• **Your assignment**
Across the entries that follow, work out the number of lines containing the string "kapelusz", and state it alone.

*** Extracted material ***

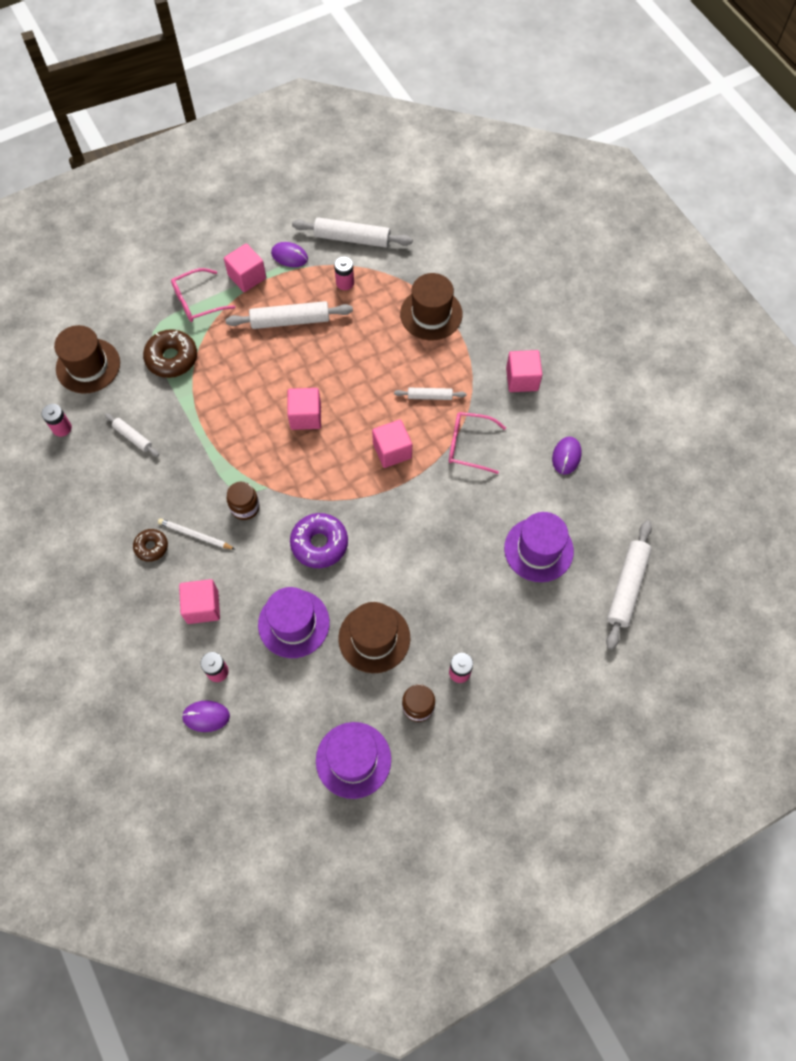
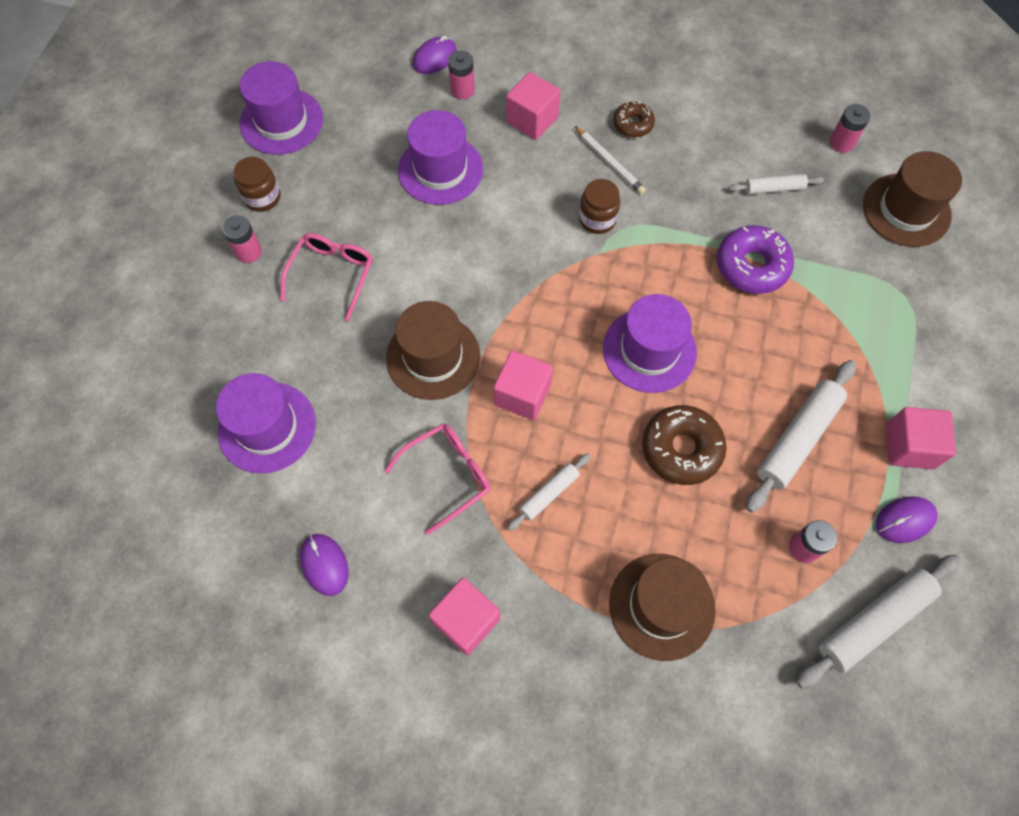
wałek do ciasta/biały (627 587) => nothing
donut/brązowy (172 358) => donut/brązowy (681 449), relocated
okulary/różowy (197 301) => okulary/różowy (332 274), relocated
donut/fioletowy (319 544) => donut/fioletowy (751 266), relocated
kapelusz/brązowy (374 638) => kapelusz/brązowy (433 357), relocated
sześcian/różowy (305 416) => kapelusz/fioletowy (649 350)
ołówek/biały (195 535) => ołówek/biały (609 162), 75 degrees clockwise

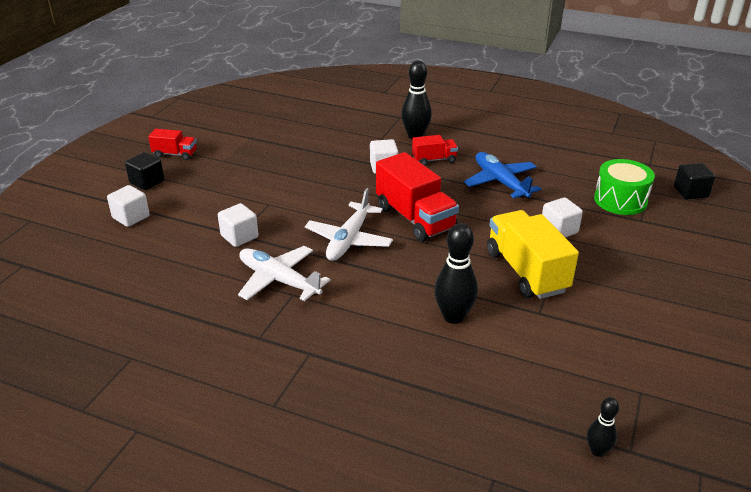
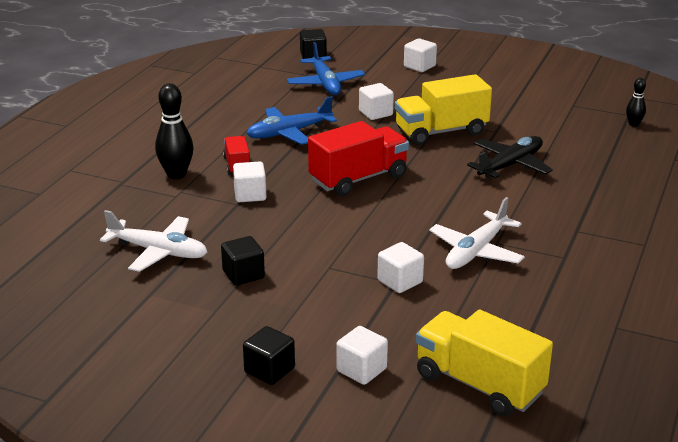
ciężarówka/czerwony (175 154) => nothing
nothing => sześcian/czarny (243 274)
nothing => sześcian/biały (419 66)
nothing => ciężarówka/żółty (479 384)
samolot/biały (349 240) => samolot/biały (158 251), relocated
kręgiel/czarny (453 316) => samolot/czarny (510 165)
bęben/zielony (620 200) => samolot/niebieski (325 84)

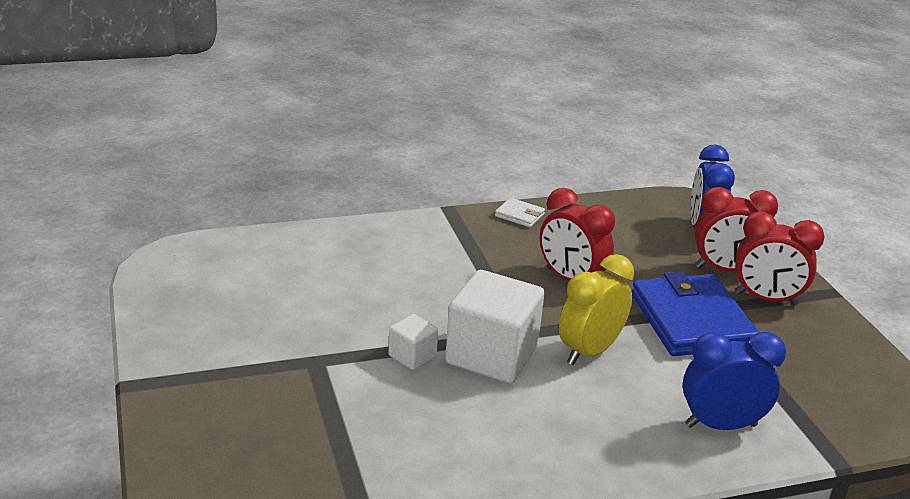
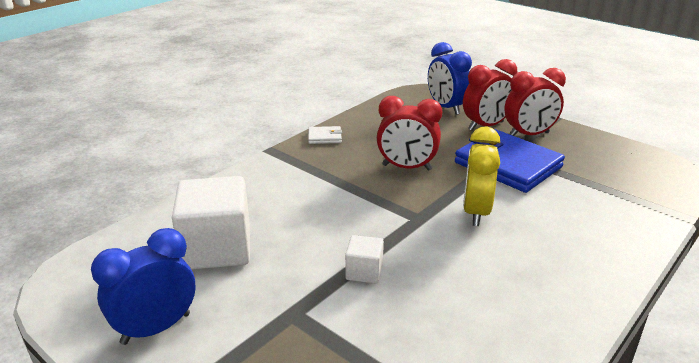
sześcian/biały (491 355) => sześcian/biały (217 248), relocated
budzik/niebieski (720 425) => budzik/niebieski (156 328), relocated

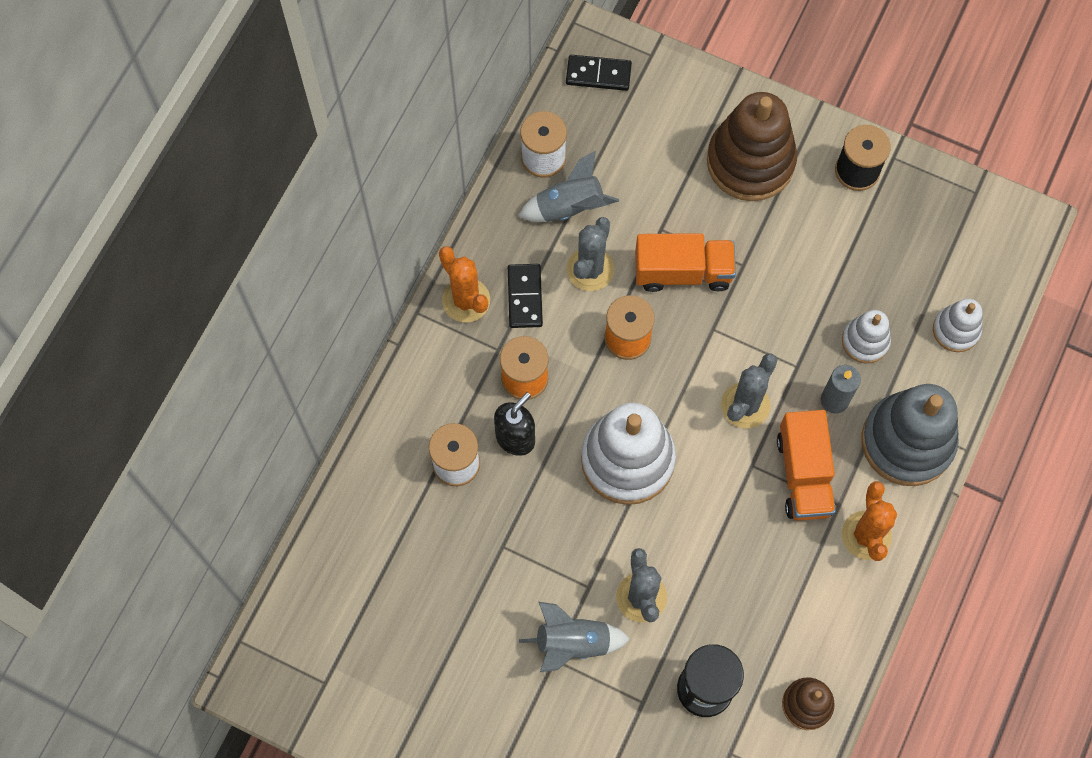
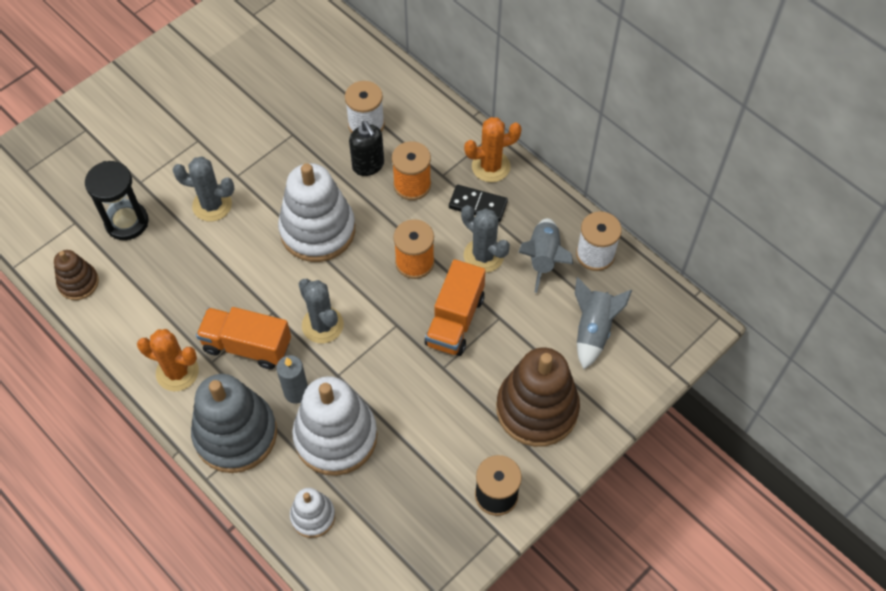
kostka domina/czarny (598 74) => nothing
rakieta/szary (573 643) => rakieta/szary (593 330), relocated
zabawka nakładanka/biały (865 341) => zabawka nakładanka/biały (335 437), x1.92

***

• **Worked solution**
2